> [Problem requirements]: Edit the entries from the first one through the line containing "Felix: none -> 12:12", changing "Zurich" to "Geneva" and keeping every other detail the same.

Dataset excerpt
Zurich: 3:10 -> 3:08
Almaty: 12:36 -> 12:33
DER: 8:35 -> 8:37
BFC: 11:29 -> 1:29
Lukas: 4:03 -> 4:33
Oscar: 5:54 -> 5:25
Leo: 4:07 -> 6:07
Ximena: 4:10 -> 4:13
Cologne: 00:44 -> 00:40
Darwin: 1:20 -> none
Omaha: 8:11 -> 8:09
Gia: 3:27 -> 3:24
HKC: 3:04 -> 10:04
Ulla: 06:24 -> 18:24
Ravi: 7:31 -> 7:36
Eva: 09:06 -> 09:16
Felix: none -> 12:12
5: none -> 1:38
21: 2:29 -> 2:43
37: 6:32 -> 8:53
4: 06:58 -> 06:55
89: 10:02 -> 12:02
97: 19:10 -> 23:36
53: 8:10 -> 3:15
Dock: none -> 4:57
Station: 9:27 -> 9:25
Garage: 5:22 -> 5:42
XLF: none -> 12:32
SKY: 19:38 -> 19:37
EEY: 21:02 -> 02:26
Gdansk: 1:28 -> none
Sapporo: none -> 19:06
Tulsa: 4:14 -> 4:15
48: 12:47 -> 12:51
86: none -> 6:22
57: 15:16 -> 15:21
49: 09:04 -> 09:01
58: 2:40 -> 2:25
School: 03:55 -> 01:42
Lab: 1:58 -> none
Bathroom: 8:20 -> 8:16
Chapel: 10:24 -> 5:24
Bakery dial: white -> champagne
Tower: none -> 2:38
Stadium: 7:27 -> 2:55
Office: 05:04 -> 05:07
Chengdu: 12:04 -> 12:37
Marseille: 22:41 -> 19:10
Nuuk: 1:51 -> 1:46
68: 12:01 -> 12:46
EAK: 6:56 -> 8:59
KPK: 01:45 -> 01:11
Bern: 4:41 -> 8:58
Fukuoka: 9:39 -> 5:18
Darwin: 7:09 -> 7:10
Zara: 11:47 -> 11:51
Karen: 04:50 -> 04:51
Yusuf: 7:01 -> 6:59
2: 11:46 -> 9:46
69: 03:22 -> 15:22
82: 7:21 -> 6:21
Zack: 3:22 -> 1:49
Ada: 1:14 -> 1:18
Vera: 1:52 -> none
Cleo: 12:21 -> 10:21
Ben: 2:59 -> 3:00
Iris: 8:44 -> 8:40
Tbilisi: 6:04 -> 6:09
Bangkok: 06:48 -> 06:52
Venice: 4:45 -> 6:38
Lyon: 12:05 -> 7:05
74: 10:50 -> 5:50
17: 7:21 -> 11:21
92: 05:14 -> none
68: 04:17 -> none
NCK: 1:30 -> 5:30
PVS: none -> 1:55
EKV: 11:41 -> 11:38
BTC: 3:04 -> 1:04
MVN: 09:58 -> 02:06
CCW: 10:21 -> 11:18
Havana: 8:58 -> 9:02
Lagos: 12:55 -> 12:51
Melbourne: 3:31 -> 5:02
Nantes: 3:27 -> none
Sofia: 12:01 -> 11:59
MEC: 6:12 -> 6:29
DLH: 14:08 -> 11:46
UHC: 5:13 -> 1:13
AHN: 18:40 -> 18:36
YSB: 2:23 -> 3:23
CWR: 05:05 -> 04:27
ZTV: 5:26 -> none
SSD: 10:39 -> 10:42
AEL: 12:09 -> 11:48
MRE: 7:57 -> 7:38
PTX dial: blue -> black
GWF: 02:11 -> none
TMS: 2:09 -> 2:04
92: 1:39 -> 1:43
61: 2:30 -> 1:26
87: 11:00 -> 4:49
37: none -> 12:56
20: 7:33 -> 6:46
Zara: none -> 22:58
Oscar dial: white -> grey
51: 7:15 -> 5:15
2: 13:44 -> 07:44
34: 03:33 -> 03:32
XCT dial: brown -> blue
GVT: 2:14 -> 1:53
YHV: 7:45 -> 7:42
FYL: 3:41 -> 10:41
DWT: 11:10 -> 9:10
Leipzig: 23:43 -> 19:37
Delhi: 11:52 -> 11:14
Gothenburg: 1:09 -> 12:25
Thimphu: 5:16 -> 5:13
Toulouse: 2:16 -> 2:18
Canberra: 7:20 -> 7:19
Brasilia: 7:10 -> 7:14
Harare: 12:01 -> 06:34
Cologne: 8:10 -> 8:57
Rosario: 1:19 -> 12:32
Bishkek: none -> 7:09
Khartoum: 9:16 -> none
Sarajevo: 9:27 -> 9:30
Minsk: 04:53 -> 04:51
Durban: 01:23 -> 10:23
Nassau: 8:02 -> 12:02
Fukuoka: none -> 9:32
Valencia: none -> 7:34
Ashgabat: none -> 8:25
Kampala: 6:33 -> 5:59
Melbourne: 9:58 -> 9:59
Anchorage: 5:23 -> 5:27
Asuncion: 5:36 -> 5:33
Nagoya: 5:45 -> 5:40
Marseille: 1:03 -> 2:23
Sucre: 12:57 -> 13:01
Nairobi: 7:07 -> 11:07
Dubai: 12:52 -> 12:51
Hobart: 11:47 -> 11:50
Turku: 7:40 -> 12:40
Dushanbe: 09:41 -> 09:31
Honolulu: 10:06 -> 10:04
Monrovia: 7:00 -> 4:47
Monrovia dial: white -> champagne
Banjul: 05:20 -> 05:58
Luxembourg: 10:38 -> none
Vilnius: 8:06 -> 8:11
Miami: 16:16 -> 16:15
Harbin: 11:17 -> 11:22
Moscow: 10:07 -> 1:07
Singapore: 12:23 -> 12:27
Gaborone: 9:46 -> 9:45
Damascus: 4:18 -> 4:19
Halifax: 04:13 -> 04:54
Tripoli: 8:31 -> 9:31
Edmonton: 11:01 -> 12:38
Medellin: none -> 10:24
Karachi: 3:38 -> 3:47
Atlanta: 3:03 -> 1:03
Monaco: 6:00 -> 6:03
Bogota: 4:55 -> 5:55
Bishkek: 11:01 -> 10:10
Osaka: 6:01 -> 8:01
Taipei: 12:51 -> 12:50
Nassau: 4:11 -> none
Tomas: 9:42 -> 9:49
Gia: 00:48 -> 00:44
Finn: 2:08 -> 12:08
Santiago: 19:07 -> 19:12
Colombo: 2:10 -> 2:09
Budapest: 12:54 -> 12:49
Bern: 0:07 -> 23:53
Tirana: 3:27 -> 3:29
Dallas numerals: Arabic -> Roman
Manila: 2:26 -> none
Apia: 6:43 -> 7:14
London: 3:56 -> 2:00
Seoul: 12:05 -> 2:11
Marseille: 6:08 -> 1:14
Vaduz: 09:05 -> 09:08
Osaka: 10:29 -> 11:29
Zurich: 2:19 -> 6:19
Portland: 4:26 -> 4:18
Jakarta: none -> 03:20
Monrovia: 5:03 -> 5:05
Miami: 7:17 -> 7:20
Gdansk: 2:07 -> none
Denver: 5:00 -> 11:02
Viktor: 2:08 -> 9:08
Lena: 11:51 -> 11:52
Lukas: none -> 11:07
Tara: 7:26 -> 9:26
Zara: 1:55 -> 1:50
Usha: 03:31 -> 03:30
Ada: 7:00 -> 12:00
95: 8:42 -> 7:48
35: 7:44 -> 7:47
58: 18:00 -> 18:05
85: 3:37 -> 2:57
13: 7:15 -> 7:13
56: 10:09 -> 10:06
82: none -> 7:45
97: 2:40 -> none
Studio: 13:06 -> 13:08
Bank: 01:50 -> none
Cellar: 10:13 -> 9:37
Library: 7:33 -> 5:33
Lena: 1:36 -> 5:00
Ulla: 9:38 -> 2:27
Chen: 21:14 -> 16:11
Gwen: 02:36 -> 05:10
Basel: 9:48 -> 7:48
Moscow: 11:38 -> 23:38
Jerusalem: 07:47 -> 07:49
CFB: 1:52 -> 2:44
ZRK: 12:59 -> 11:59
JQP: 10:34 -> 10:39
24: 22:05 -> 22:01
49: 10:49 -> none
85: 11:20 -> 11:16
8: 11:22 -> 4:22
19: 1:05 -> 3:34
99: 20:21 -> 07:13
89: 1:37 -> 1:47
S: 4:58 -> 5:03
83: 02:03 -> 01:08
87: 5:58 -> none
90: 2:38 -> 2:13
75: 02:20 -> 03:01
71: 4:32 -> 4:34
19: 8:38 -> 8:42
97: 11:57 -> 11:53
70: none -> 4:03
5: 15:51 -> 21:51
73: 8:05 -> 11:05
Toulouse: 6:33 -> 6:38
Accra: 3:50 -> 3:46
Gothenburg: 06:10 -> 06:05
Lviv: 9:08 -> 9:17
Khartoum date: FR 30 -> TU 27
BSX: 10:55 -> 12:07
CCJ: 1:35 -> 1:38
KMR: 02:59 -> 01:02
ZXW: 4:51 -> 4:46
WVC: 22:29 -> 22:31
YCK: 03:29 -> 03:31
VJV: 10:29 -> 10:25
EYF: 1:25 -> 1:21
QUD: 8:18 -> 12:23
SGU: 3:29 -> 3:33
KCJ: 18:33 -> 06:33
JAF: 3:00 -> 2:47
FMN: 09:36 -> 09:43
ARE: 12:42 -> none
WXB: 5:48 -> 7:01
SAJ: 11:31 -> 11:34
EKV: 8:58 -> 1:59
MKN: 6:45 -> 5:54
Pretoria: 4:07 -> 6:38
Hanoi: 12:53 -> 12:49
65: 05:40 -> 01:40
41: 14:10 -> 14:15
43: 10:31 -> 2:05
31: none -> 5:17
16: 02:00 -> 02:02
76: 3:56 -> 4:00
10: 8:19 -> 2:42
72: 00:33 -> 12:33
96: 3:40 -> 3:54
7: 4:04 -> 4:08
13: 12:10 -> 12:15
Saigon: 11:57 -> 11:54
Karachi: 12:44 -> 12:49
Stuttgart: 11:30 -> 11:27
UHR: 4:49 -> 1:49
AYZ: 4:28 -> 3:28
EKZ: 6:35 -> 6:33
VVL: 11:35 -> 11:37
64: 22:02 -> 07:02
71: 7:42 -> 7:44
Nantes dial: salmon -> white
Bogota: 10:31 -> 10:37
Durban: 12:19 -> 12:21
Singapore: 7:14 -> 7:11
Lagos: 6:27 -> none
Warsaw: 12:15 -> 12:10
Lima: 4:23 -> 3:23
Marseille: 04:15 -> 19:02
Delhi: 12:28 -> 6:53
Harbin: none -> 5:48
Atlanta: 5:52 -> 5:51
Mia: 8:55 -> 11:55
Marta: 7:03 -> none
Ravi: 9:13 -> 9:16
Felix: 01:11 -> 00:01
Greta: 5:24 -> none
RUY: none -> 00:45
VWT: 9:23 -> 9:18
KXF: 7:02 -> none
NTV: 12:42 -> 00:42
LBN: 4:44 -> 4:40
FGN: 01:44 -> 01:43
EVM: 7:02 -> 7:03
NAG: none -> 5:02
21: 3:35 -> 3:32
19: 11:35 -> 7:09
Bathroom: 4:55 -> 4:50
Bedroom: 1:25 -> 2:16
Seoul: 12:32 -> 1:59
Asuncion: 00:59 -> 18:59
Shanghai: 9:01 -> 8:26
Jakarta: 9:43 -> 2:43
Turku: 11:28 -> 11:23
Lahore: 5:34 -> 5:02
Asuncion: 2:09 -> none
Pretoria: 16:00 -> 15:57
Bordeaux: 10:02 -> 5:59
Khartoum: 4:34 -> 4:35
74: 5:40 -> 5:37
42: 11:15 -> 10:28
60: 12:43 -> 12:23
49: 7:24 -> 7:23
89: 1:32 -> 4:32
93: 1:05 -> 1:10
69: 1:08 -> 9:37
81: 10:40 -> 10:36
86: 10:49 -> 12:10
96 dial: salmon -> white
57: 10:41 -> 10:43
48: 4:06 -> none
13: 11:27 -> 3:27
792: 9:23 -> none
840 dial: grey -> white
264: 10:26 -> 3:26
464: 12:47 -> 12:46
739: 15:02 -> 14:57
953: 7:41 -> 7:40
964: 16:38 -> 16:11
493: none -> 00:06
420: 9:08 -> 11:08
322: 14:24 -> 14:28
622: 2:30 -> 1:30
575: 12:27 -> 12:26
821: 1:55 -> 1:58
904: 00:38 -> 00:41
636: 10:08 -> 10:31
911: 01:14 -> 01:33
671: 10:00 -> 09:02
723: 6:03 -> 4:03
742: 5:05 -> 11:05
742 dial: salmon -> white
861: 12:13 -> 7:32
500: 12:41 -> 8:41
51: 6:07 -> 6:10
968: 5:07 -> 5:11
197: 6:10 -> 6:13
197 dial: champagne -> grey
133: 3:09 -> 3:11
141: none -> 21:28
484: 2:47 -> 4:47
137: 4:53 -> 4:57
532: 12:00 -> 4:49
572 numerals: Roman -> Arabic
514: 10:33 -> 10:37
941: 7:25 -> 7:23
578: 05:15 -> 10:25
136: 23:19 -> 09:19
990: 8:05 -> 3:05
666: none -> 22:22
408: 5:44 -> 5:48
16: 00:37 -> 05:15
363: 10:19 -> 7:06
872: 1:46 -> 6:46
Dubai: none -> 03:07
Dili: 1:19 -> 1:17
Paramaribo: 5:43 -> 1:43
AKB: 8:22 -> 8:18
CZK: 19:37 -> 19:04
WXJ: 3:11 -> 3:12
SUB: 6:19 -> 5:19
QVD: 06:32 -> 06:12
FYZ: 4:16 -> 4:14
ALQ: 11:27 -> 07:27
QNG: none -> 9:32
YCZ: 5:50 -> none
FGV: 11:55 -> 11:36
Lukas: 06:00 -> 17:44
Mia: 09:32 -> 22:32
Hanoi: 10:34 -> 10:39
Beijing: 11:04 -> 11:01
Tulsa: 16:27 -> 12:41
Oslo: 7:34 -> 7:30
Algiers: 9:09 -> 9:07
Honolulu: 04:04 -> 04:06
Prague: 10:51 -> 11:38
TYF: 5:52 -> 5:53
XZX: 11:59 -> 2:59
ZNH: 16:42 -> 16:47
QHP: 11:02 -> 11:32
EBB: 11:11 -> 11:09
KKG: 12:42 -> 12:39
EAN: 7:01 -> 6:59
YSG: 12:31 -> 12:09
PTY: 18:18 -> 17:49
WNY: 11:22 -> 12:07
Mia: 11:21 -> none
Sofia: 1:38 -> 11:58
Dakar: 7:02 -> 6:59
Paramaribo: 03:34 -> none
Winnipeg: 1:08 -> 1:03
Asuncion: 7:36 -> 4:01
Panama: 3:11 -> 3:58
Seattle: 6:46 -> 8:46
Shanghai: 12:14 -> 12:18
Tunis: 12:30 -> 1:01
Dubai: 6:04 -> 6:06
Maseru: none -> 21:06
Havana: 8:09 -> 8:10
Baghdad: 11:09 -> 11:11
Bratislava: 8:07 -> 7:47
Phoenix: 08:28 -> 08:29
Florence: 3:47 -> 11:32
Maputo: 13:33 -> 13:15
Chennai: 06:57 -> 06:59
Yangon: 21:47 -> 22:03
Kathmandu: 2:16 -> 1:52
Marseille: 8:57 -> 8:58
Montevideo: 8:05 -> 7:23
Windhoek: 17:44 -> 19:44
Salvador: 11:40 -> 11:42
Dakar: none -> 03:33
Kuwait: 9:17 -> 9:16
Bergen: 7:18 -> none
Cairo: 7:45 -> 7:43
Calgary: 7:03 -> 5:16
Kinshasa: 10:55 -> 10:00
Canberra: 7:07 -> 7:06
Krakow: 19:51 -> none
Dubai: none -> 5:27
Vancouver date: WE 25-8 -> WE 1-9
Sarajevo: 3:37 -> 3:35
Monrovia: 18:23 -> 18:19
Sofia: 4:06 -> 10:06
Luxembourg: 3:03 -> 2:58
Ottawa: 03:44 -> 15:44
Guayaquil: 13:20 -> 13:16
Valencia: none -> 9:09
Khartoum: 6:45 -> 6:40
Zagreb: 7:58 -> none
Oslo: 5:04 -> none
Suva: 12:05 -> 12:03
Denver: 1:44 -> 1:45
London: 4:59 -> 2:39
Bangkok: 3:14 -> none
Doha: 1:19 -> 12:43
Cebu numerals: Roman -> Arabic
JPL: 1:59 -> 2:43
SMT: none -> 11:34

> [Answer to this problem]:
Geneva: 3:10 -> 3:08
Almaty: 12:36 -> 12:33
DER: 8:35 -> 8:37
BFC: 11:29 -> 1:29
Lukas: 4:03 -> 4:33
Oscar: 5:54 -> 5:25
Leo: 4:07 -> 6:07
Ximena: 4:10 -> 4:13
Cologne: 00:44 -> 00:40
Darwin: 1:20 -> none
Omaha: 8:11 -> 8:09
Gia: 3:27 -> 3:24
HKC: 3:04 -> 10:04
Ulla: 06:24 -> 18:24
Ravi: 7:31 -> 7:36
Eva: 09:06 -> 09:16
Felix: none -> 12:12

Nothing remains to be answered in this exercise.